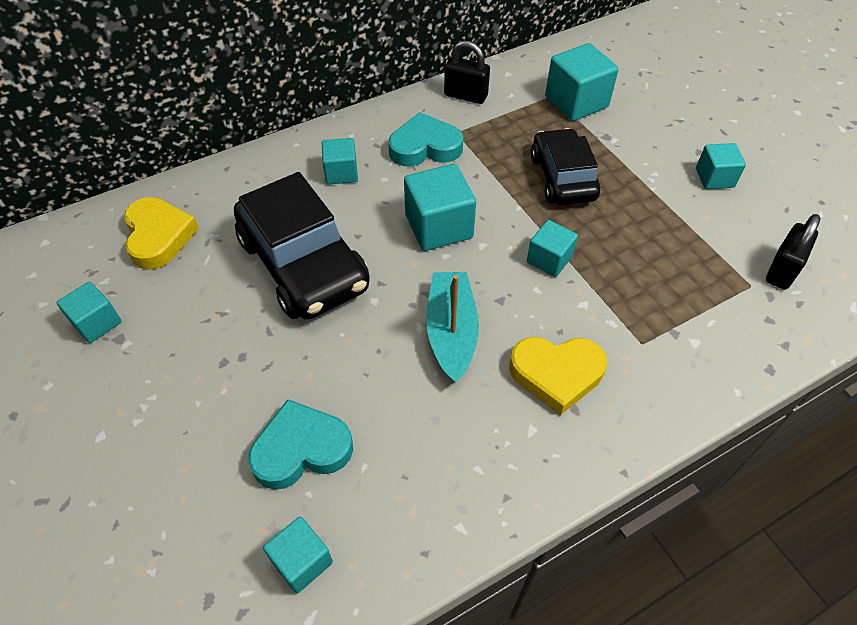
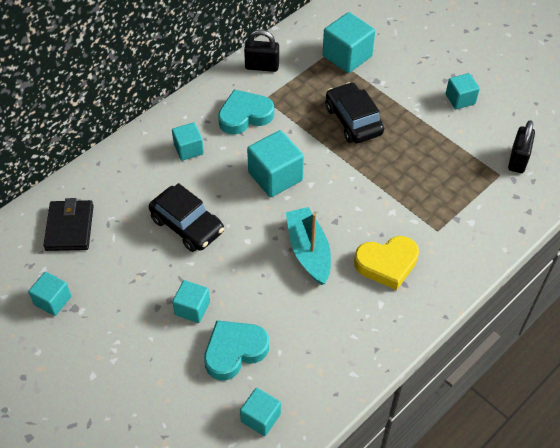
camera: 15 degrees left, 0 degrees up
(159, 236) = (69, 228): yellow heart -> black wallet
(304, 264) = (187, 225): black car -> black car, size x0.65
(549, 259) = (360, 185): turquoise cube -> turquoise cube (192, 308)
§ §
■ ABOUT THIS EXERCISE ■
Write out, without alteration, the line that contains "(304, 264) = (187, 225): black" and all subsequent lines down to the end of the data above.

■ SOLUTION FOR THIS EXERCISE ■
(304, 264) = (187, 225): black car -> black car, size x0.65
(549, 259) = (360, 185): turquoise cube -> turquoise cube (192, 308)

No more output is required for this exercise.